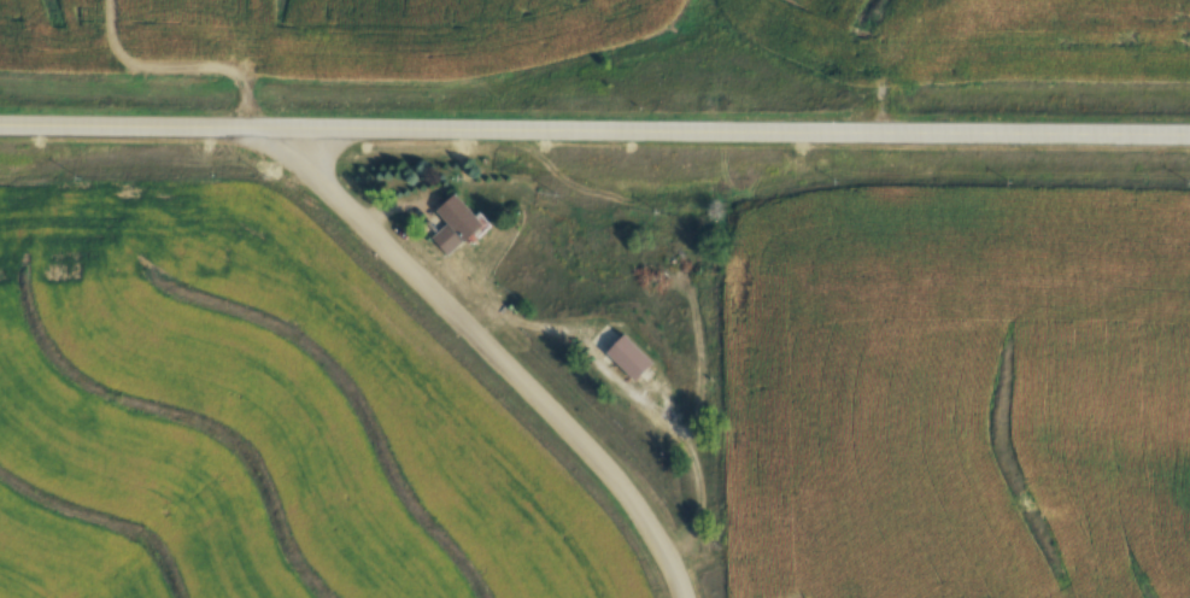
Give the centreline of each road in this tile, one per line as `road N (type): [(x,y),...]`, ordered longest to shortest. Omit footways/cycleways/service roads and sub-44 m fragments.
road 1 (secondary): [(297,122),(1189,131)]
road 2 (residential): [(680,597),(641,511),(597,456),(357,218),(307,162),(297,122)]
road 3 (secondary): [(0,119),(297,122)]

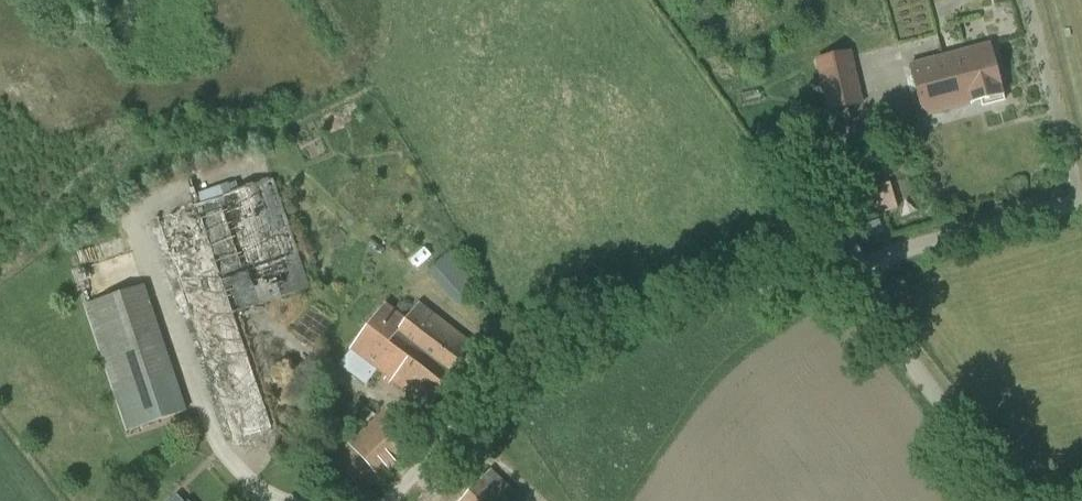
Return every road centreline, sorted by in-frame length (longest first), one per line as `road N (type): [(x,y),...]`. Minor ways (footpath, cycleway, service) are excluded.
road 1 (unclassified): [(849,271),(527,357),(389,500)]
road 2 (unclassified): [(1024,500),(849,271)]
road 3 (unclassified): [(849,271),(1081,206)]

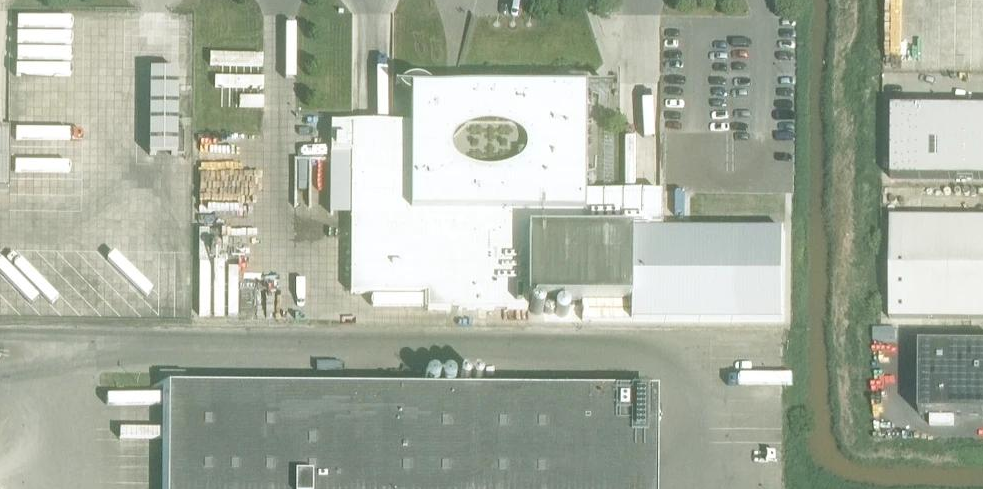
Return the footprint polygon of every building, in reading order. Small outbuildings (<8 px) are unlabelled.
[(177,72),(150,71),(149,155),(184,156),(184,131),(177,131),(177,72)] [(331,124),(330,154),(351,154),(350,293),(427,294),(427,310),(527,310),(527,300),(630,300),(630,321),(783,321),(784,231),(661,231),(661,193),(585,192),(585,88),(611,89),(611,87),(424,86),(423,86),(422,85),(421,85),(420,84),(419,84),(418,84),(417,84),(416,84),(415,84),(414,84),(413,84),(412,84),(411,84),(411,85),(410,85),(409,85),(409,86),(408,86),(407,86),(394,86),(394,88),(411,88),(411,124),(331,124)] [(982,179),(982,107),(890,106),(890,178),(982,179)] [(9,191),(9,130),(8,130),(0,130),(0,191),(9,191)] [(889,319),(982,320),(982,219),(890,219),(889,319)] [(531,301),(531,311),(629,312),(629,302),(531,301)] [(918,345),(918,414),(982,414),(982,345),(918,345)] [(184,372),(158,372),(159,383),(184,383),(184,372)] [(425,376),(425,379),(426,381),(427,383),(429,385),(432,385),(434,385),(437,383),(438,381),(438,379),(438,376),(436,374),(434,372),(432,372),(429,372),(427,374),(425,376)] [(441,377),(441,379),(441,382),(443,384),(445,385),(448,386),(450,385),(452,384),(454,382),(454,379),(454,376),(452,374),(450,373),(447,372),(445,373),(443,374),(441,377)] [(459,378),(459,380),(459,382),(460,384),(462,385),(464,385),(466,385),(468,384),(469,382),(469,380),(469,378),(468,376),(466,375),(464,375),(462,375),(460,376),(459,378)] [(471,378),(471,380),(471,382),(473,384),(474,385),(476,385),(478,385),(480,384),(481,382),(482,380),(481,378),(480,376),(478,375),(476,375),(474,375),(472,376),(471,378)] [(656,426),(657,389),(168,386),(167,488),(576,488),(577,426),(656,426)]
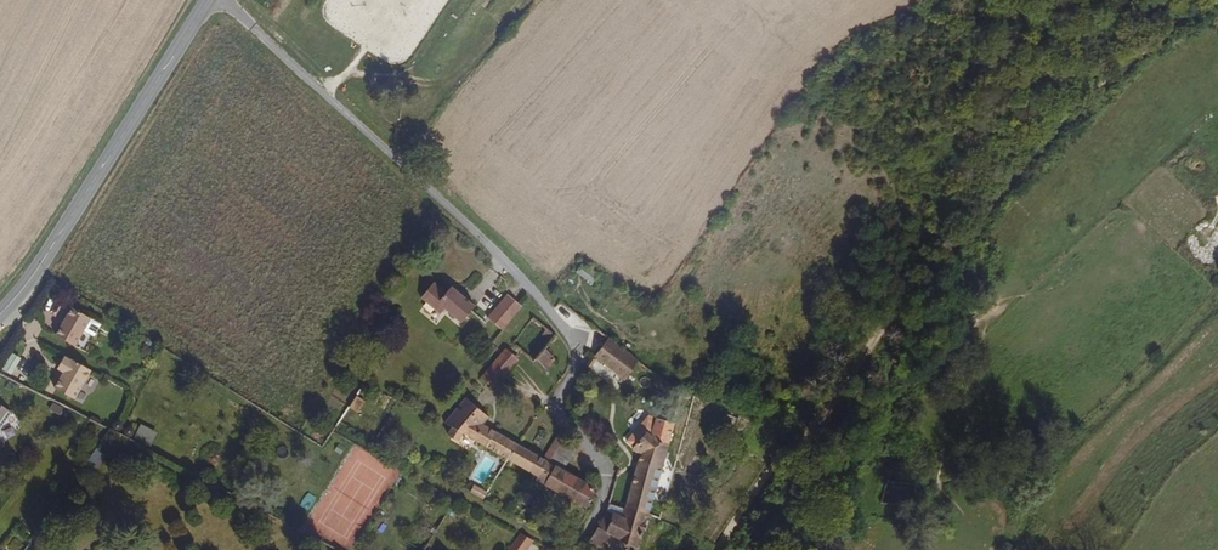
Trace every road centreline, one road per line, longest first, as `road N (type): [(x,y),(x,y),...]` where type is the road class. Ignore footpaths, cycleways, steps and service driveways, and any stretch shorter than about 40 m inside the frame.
road 1 (residential): [(573,549),(607,483),(558,411),(574,372),(570,337),(480,235),(225,0)]
road 2 (track): [(856,351),(1086,95),(1204,0)]
road 3 (tertiary): [(0,314),(209,0)]
road 4 (residential): [(721,549),(856,351)]
road 5 (track): [(524,0),(461,76),(440,82),(350,71)]

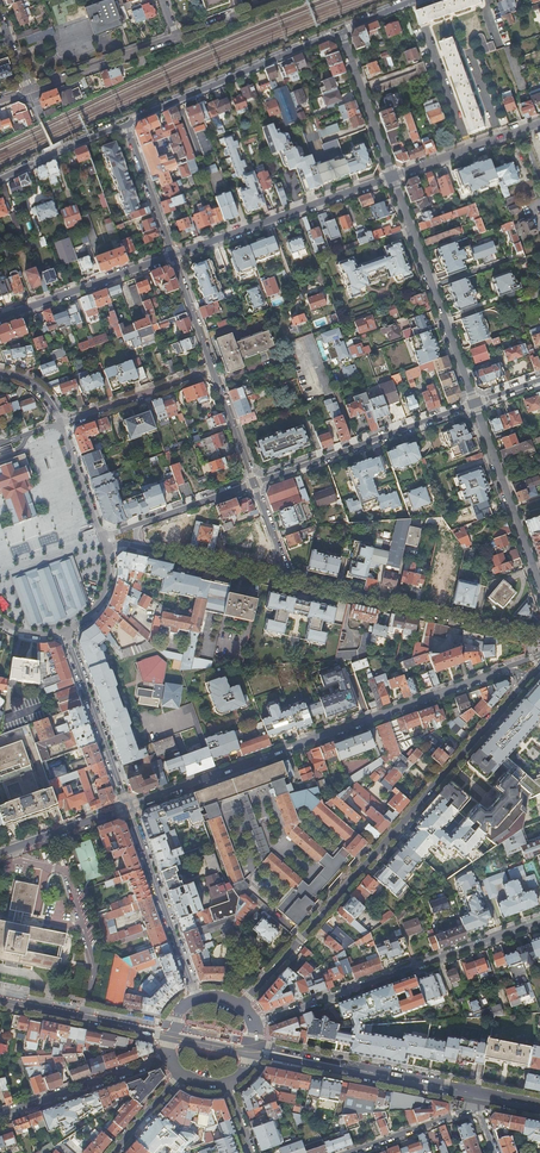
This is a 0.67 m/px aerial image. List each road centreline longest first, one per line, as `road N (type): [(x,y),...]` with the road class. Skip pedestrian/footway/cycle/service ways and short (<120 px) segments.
road 1 (residential): [(240,1007),(526,682)]
road 2 (residential): [(501,671),(129,808)]
road 3 (residential): [(253,1026),(539,922)]
road 4 (residential): [(288,582),(539,637)]
road 5 (residential): [(393,176),(473,404)]
road 6 (residential): [(340,31),(125,124)]
road 7 (residential): [(173,256),(393,176)]
road 8 (secondary): [(482,1095),(254,1048)]
road 9 (residential): [(473,404),(254,482)]
road 10 (residential): [(196,998),(129,808)]
road 11 (residential): [(473,404),(539,585)]
road 12 (residential): [(129,808),(65,634)]
road 13 (residential): [(0,318),(173,256)]
road 14 (residential): [(168,1055),(0,1116)]
road 15 (secondary): [(167,1031),(0,997)]
road 16 (residential): [(28,90),(177,35)]
road 17 (residential): [(212,371),(62,423)]
road 18 (residential): [(393,176),(539,123)]
road 19 (residential): [(340,31),(393,176)]
road 20 (residential): [(138,547),(288,582)]
road 21 (residential): [(125,124),(173,256)]
road 22 (residential): [(349,1152),(479,1106)]
road 23 (residential): [(129,808),(0,853)]
road 24 (residential): [(254,482),(138,525)]
road 25 (residential): [(103,538),(62,423)]
road 26 (residential): [(173,256),(212,371)]

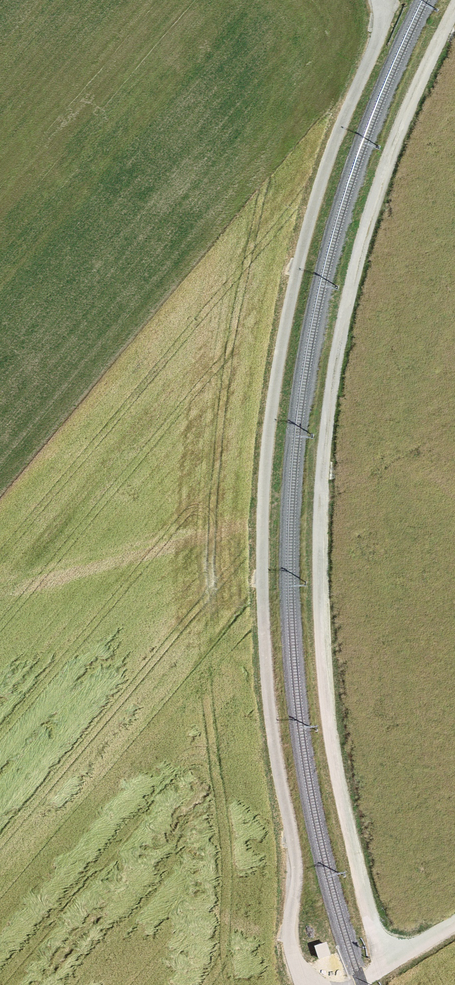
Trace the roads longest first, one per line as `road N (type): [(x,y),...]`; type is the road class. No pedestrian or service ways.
road 1 (track): [(387,0),(296,270),(267,444),(263,617),(274,748),(297,876),(289,939),(303,984)]
road 2 (track): [(385,965),(330,731),(321,604),(324,460),(357,263),(405,118),(454,12)]

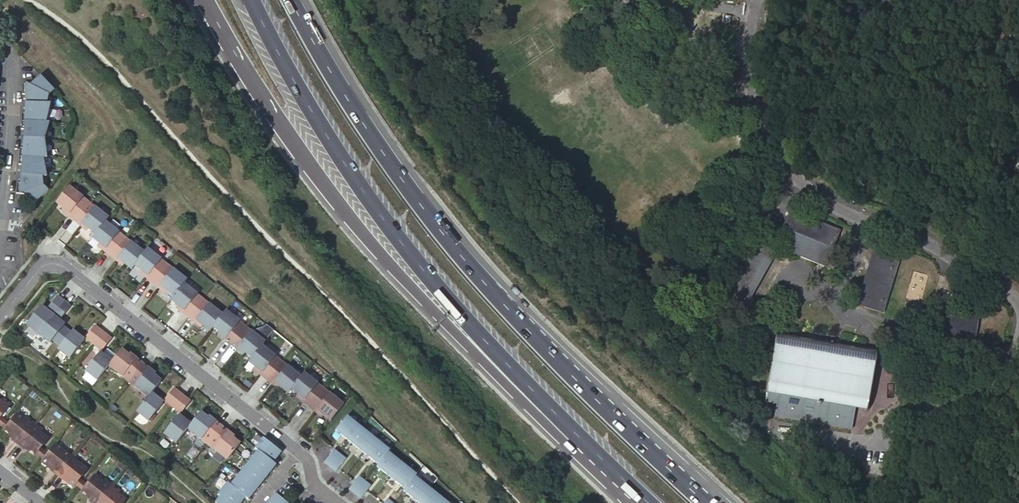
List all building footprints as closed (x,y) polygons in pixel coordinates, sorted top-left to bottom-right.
[(25,94),(25,103),(45,103),(47,95),(53,89),(39,76),(31,84),(21,84),(21,94),(25,94)] [(22,113),(21,121),(45,121),(48,107),(49,103),(45,103),(25,103),(25,113),(22,113)] [(25,129),(24,139),(44,139),(48,123),(49,122),(45,121),(21,121),(21,129),(25,129)] [(20,148),(19,156),(43,158),(47,158),(47,156),(44,139),(24,139),(24,148),(20,148)] [(23,164),(21,174),(42,176),(46,176),(45,172),(43,158),(19,156),(19,164),(23,164)] [(42,176),(21,174),(20,183),(17,182),(16,193),(25,194),(33,203),(48,190),(42,184),(42,176)] [(67,216),(73,221),(85,206),(79,201),(82,198),(68,187),(55,203),(62,209),(69,214),(67,216)] [(88,203),(85,206),(91,211),(93,207),(88,203)] [(85,206),(73,221),(79,225),(81,223),(87,229),(94,234),(104,222),(107,218),(93,207),(91,211),(85,206)] [(827,262),(832,249),(840,230),(790,210),(782,229),(779,236),(795,245),(794,248),(827,262)] [(103,251),(109,256),(121,241),(115,236),(117,233),(104,222),(94,234),(91,238),(98,244),(105,249),(103,251)] [(117,233),(115,236),(121,241),(123,238),(117,233)] [(743,296),(769,249),(752,240),(725,287),(743,296)] [(121,241),(109,256),(115,260),(117,258),(123,264),(130,269),(134,265),(143,253),(129,242),(127,245),(121,241)] [(827,262),(794,248),(792,253),(826,266),(827,262)] [(146,278),(152,283),(163,268),(157,264),(160,260),(146,249),(143,253),(134,265),(140,271),(147,276),(146,278)] [(776,253),(769,249),(743,296),(749,300),(776,253)] [(864,307),(880,255),(873,253),(857,305),(864,307)] [(899,261),(880,255),(864,307),(883,312),(899,261)] [(166,291),(173,297),(179,289),(182,284),(185,280),(172,270),(169,273),(163,268),(152,283),(157,288),(159,286),(166,291)] [(182,313),(188,318),(199,303),(193,299),(196,295),(182,284),(179,289),(173,297),(170,300),(177,306),(183,312),(182,313)] [(196,295),(193,299),(199,303),(202,300),(196,295)] [(25,325),(37,334),(63,301),(56,296),(45,310),(40,306),(25,325)] [(63,301),(37,334),(49,343),(63,325),(58,321),(70,307),(63,301)] [(212,328),(221,316),(208,305),(205,308),(199,303),(188,318),(194,323),(195,321),(202,326),(209,332),(212,328)] [(972,351),(978,316),(941,309),(935,345),(972,351)] [(224,341),(230,345),(242,331),(236,326),(238,323),(224,312),(221,316),(212,328),(219,334),(226,339),(224,341)] [(238,323),(236,326),(242,331),(244,328),(238,323)] [(94,326),(85,338),(93,344),(102,333),(94,326)] [(244,328),(242,331),(248,336),(250,332),(244,328)] [(57,349),(68,359),(83,340),(71,331),(57,349)] [(244,354),(251,359),(261,347),(264,343),(250,332),(248,336),(242,331),(230,345),(236,350),(238,349),(244,354)] [(102,333),(93,344),(101,351),(110,339),(102,333)] [(867,407),(877,352),(776,335),(765,401),(777,403),(775,416),(851,428),(855,405),(867,407)] [(255,369),(262,374),(260,376),(266,380),(277,366),(272,361),(274,358),(261,347),(251,359),(248,363),(255,369)] [(111,362),(108,366),(123,378),(126,374),(130,378),(142,364),(136,359),(135,361),(128,355),(121,350),(111,362)] [(99,353),(84,371),(96,381),(108,366),(111,362),(99,353)] [(280,362),(277,366),(284,371),(286,367),(280,362)] [(142,364),(130,378),(137,384),(135,387),(147,397),(151,393),(160,381),(153,375),(146,370),(148,369),(142,364)] [(290,390),(300,378),(286,367),(284,371),(277,366),(266,380),(272,385),(274,383),(280,389),(287,394),(290,390)] [(303,403),(308,408),(320,393),(314,388),(317,385),(303,374),(300,378),(290,390),(297,396),(304,401),(303,403)] [(130,378),(128,382),(135,387),(137,384),(130,378)] [(163,400),(172,407),(181,395),(173,389),(163,400)] [(323,390),(320,393),(326,398),(329,394),(323,390)] [(147,397),(136,412),(147,421),(162,403),(151,393),(147,397)] [(320,393),(308,408),(314,412),(316,410),(322,416),(329,421),(342,405),(329,394),(326,398),(320,393)] [(181,395),(172,407),(180,414),(189,402),(181,395)] [(0,417),(10,405),(3,399),(1,402),(0,401),(0,417)] [(190,425),(187,429),(201,440),(204,436),(209,441),(221,427),(215,422),(214,424),(207,418),(200,412),(190,425)] [(17,444),(34,424),(27,418),(25,421),(15,413),(8,423),(3,429),(2,430),(12,438),(11,439),(17,444)] [(179,416),(164,434),(175,443),(187,429),(190,425),(179,416)] [(349,442),(360,428),(346,416),(334,431),(349,442)] [(34,424),(17,444),(24,450),(25,448),(35,456),(36,455),(41,449),(48,439),(39,432),(41,429),(34,424)] [(221,427),(209,441),(215,445),(213,449),(227,460),(239,444),(232,438),(225,433),(227,431),(221,427)] [(360,428),(349,442),(363,453),(374,439),(360,428)] [(204,436),(201,440),(207,444),(209,441),(204,436)] [(262,437),(254,448),(257,450),(272,463),(279,454),(279,450),(262,437)] [(363,453),(377,464),(387,452),(388,450),(374,439),(363,453)] [(56,475),(73,454),(66,449),(63,452),(54,444),(46,454),(42,460),(41,461),(51,468),(50,470),(56,475)] [(41,449),(36,455),(39,458),(44,452),(41,449)] [(248,462),(266,477),(275,465),(272,463),(257,450),(248,462)] [(322,463),(328,467),(339,454),(333,450),(330,453),(322,463)] [(375,466),(390,478),(401,463),(387,452),(377,464),(375,466)] [(73,454),(56,475),(63,480),(64,479),(74,487),(75,486),(79,480),(87,470),(77,463),(80,460),(73,454)] [(339,454),(328,467),(334,472),(345,459),(339,454)] [(239,474),(257,489),(266,477),(248,462),(239,474)] [(401,463),(390,478),(404,489),(414,476),(415,474),(401,463)] [(245,498),(247,500),(257,489),(239,474),(229,486),(245,498)] [(111,485),(104,479),(102,482),(93,475),(85,484),(80,490),(80,491),(90,499),(88,501),(91,502),(97,502),(111,485)] [(347,489),(353,494),(364,481),(358,476),(351,485),(347,489)] [(402,491),(416,502),(428,488),(414,476),(404,489),(402,491)] [(82,481),(77,487),(80,490),(85,484),(82,481)] [(364,481),(353,494),(359,499),(362,495),(370,486),(364,481)] [(245,498),(229,486),(226,484),(218,494),(223,499),(220,502),(240,502),(245,498)] [(97,502),(124,502),(126,501),(116,493),(118,491),(111,485),(97,502)] [(417,502),(438,502),(442,499),(428,488),(416,502),(417,502)] [(266,502),(288,502),(289,501),(276,491),(266,502)]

#### [Work instruction]
Among the entries above, how many lines hold the word "longest"? Reply with only that number.

#### [Answer for the task]
5